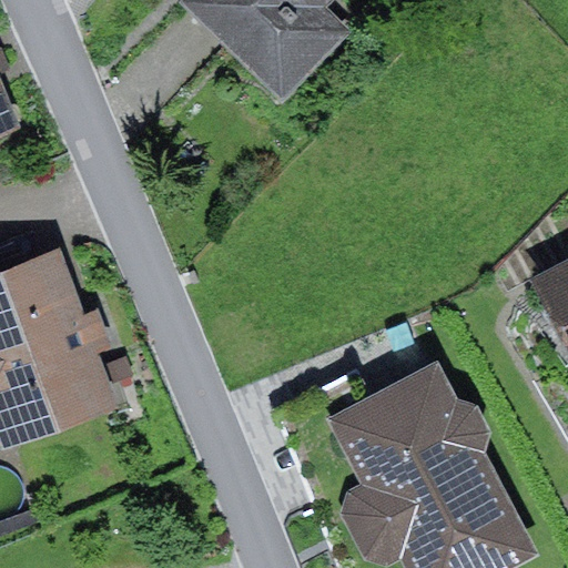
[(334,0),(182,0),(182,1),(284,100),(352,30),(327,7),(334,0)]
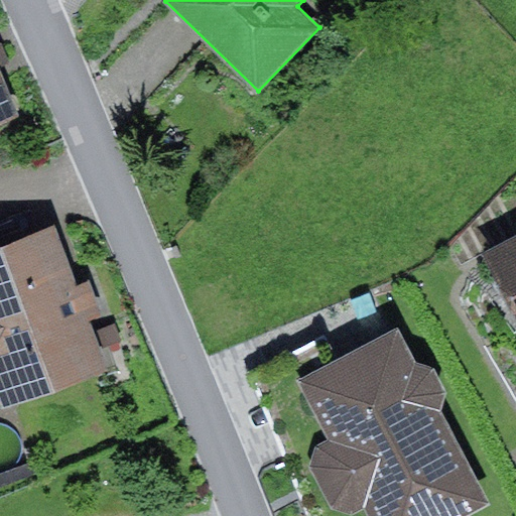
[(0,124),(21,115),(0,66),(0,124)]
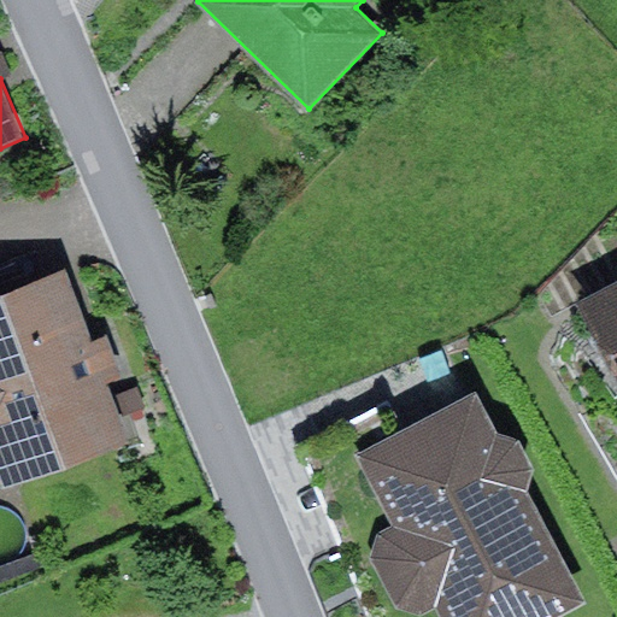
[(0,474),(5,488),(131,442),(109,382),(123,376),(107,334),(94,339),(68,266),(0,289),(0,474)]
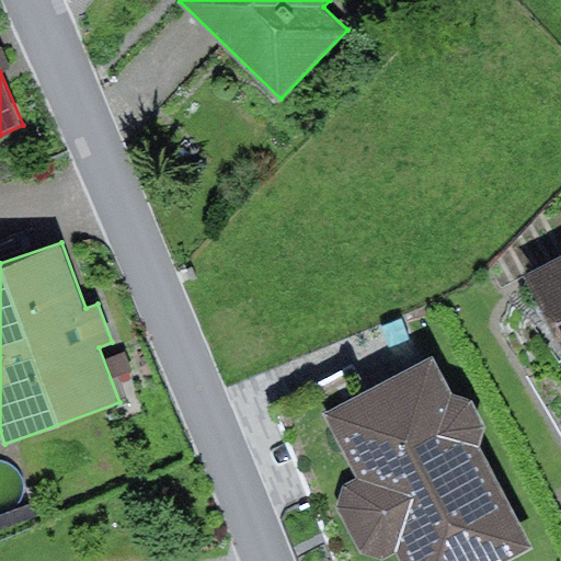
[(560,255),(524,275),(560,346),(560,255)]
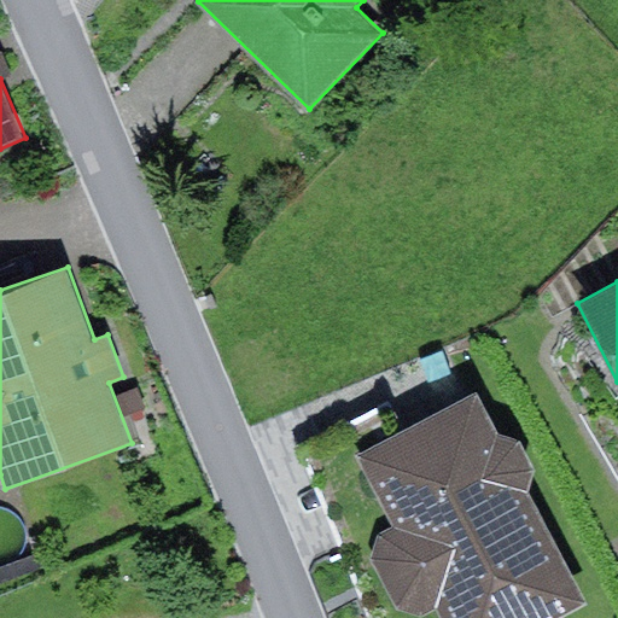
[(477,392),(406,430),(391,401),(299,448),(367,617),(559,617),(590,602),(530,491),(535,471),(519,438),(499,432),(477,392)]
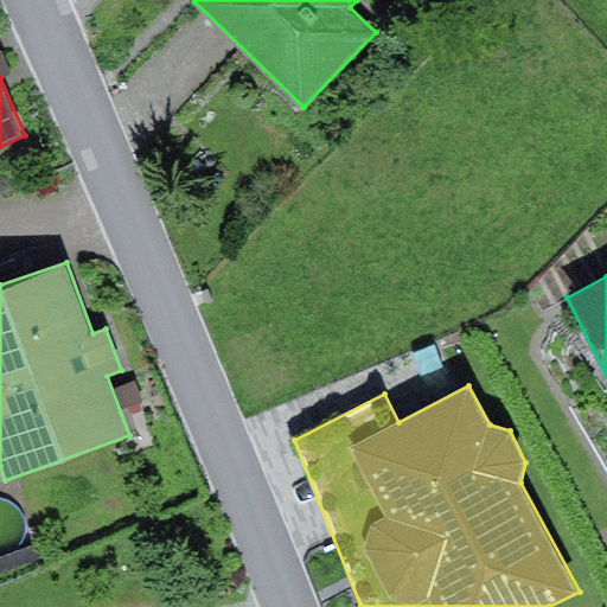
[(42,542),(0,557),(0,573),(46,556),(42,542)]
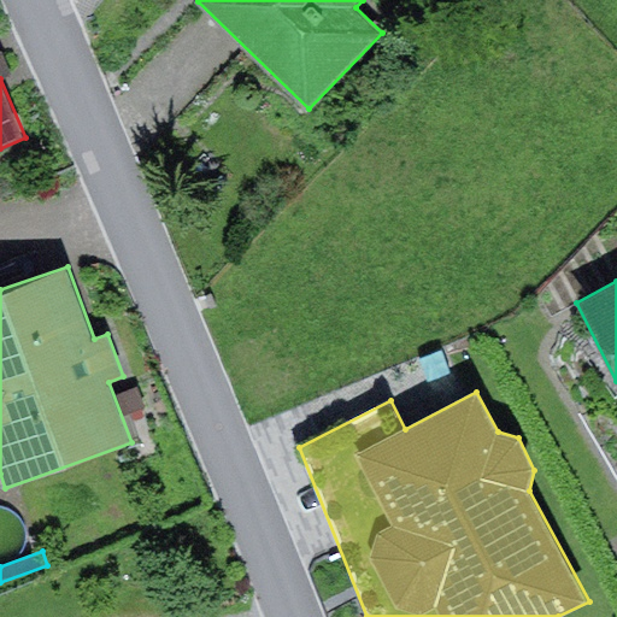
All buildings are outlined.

_Task statement_
With the pictures left out, give again exactly the lines from the one with "[(560,255),(524,275),(560,346),(560,255)]" through the end of the data, both included.

_Output_
[(560,255),(524,275),(560,346),(560,255)]
[(477,392),(406,430),(391,401),(299,448),(367,617),(559,617),(590,602),(530,491),(535,471),(519,438),(499,432),(477,392)]
[(42,542),(0,557),(0,573),(46,556),(42,542)]
All buildings are outlined.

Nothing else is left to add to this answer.